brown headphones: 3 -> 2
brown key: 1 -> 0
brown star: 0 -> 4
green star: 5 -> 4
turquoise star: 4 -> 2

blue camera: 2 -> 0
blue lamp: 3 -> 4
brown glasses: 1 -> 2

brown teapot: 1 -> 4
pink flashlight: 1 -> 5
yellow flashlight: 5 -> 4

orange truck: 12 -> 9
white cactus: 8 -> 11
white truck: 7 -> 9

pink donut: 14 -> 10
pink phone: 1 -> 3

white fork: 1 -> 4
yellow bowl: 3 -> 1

**Task item**
When a line in the material contains the string "flashlight", copy that line.

**Task answer**
pink flashlight: 1 -> 5
yellow flashlight: 5 -> 4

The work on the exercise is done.